**Exercise prompt:**
Give back, exactly and with nothing added, the lines that run from the one containing "AUDIO pin TX: D12 -> D6" to the final line below.

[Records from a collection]

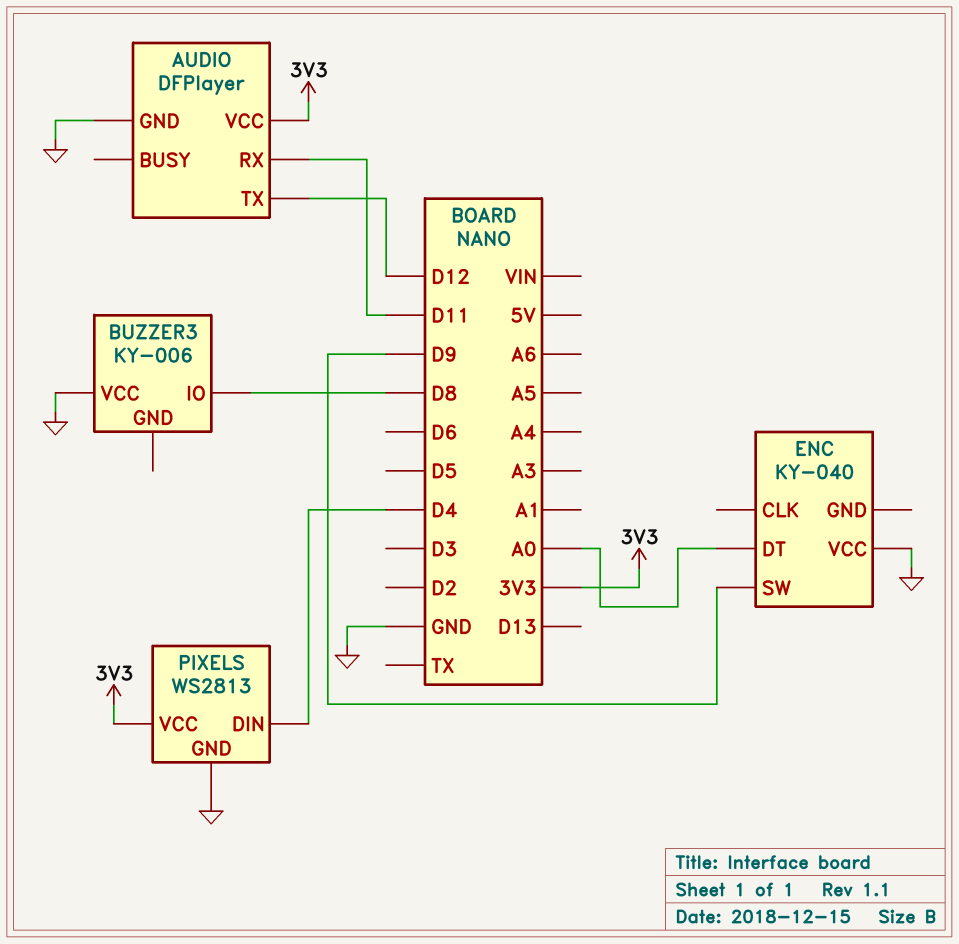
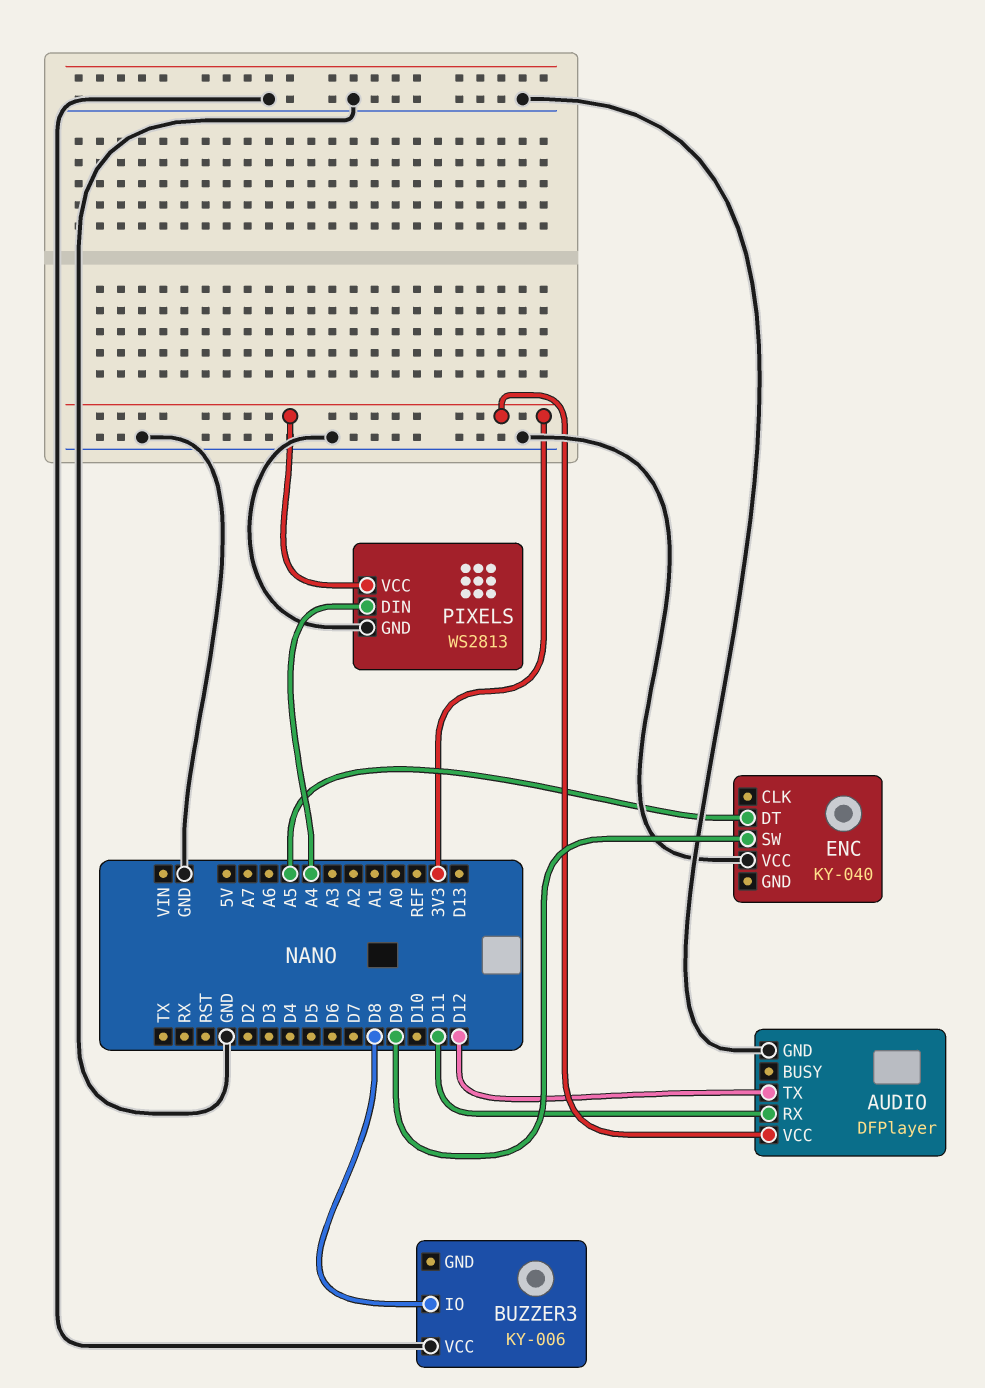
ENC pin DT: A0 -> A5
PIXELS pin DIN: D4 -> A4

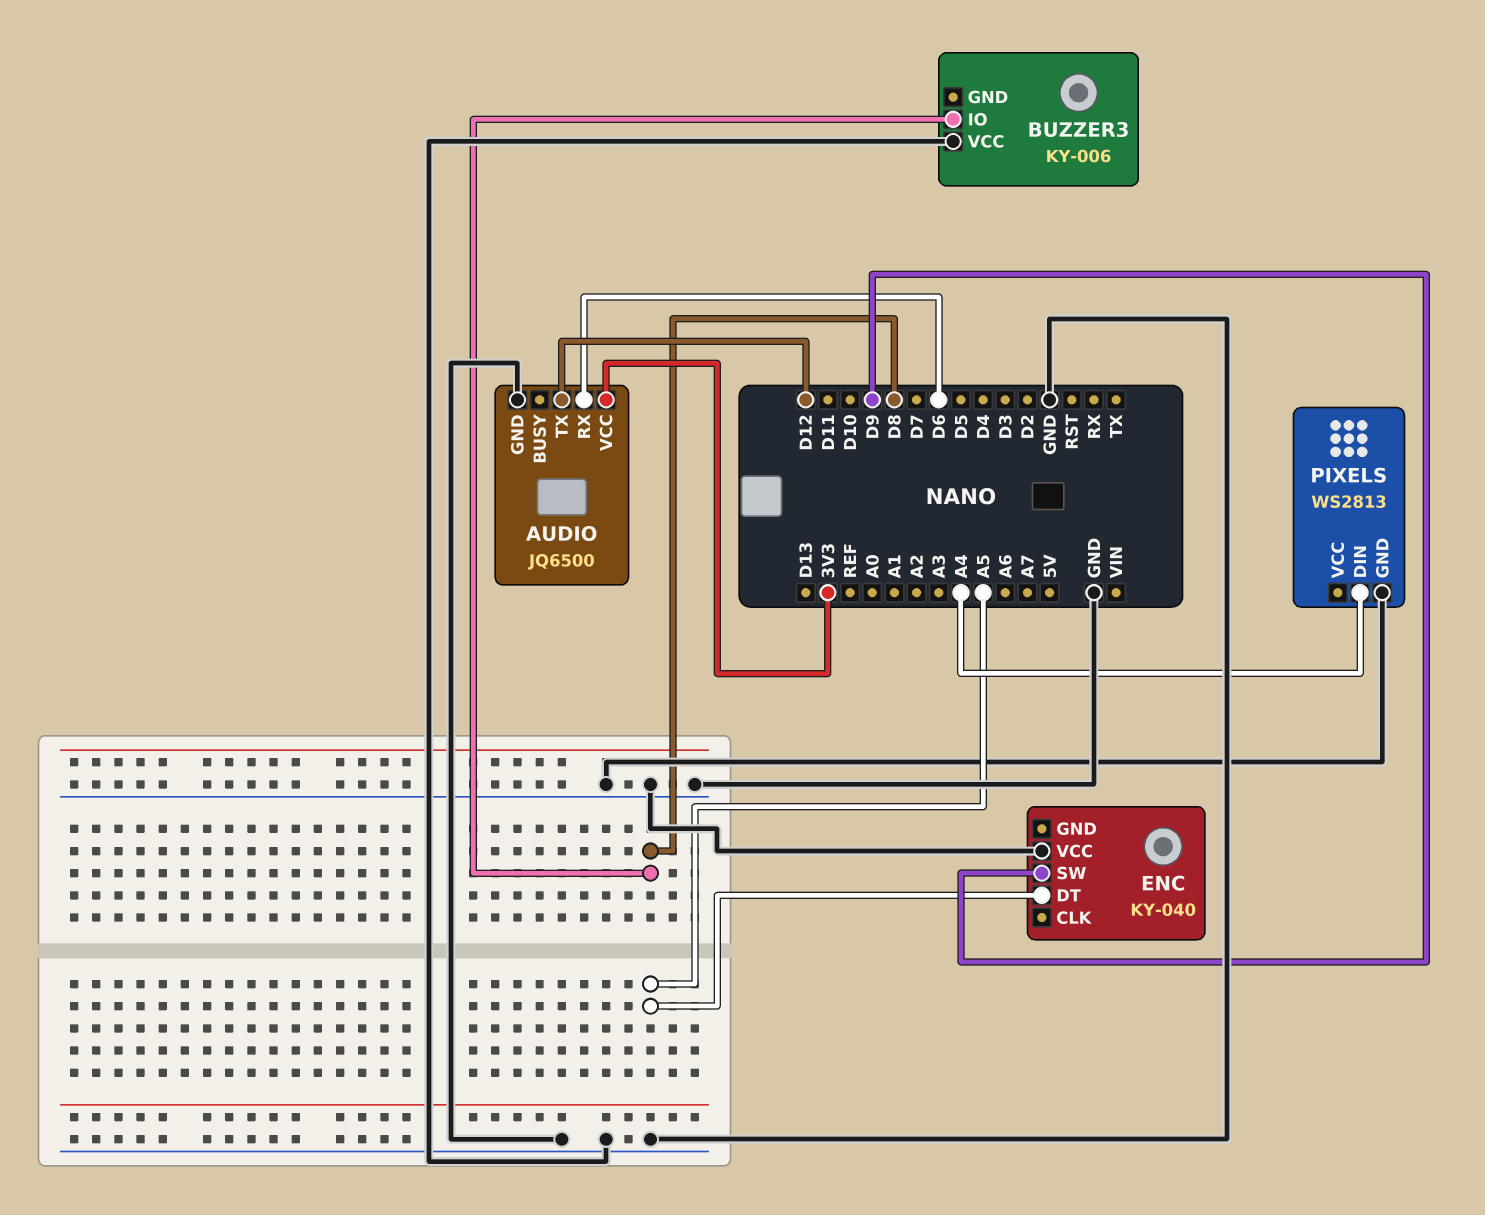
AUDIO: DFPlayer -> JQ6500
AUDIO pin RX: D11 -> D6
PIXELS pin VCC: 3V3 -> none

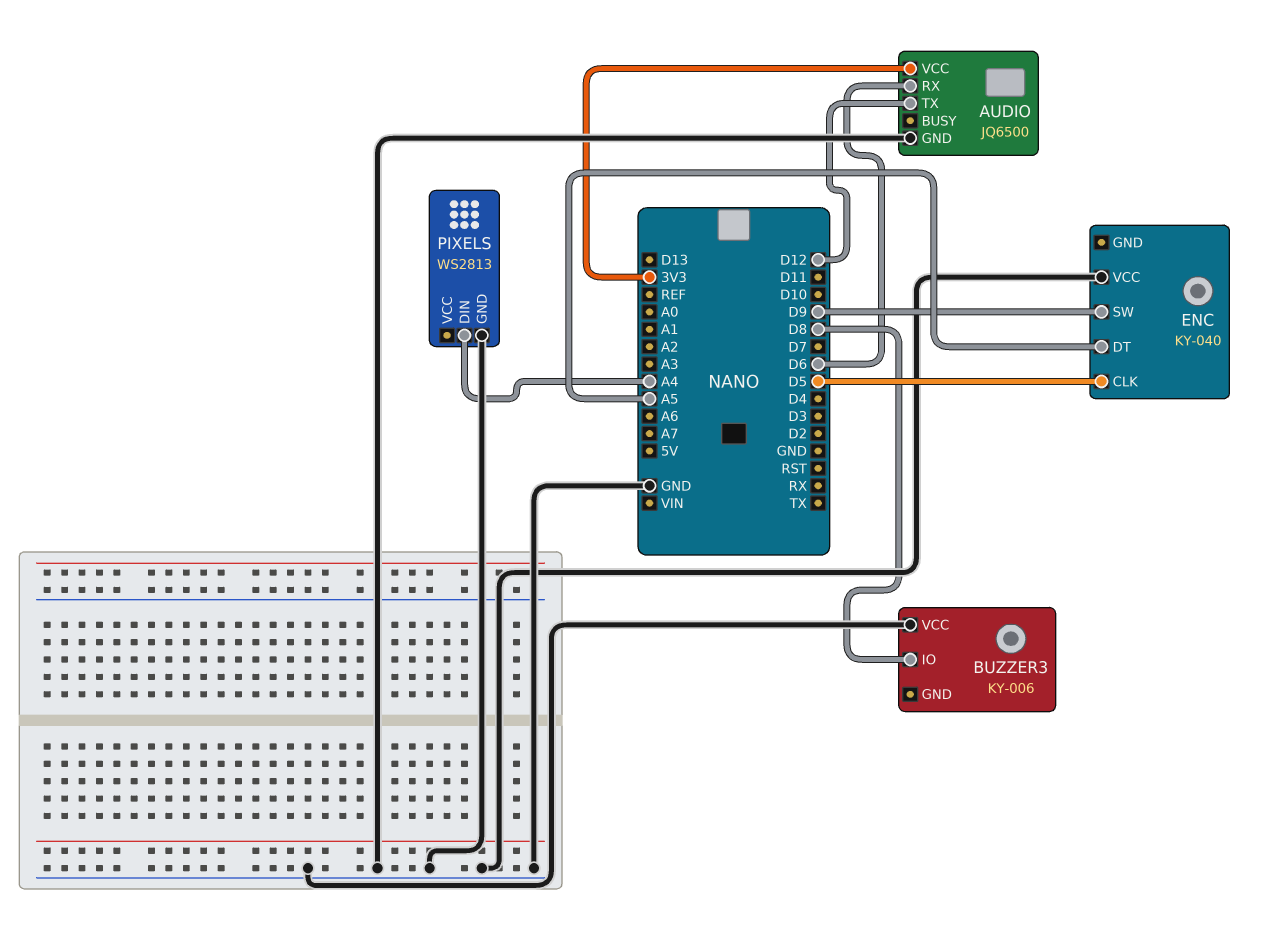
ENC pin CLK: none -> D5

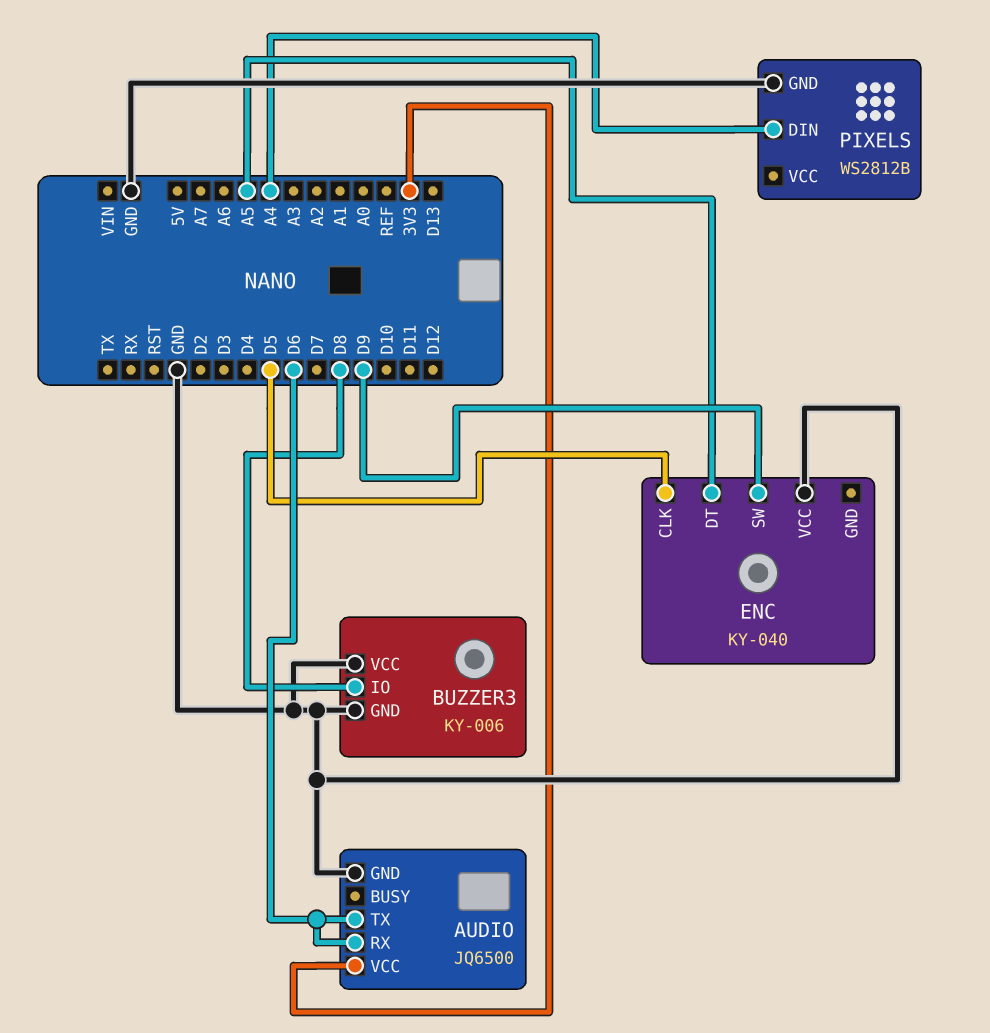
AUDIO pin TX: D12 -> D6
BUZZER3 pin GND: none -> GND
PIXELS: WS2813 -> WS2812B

**Task output:**
AUDIO pin TX: D12 -> D6
BUZZER3 pin GND: none -> GND
PIXELS: WS2813 -> WS2812B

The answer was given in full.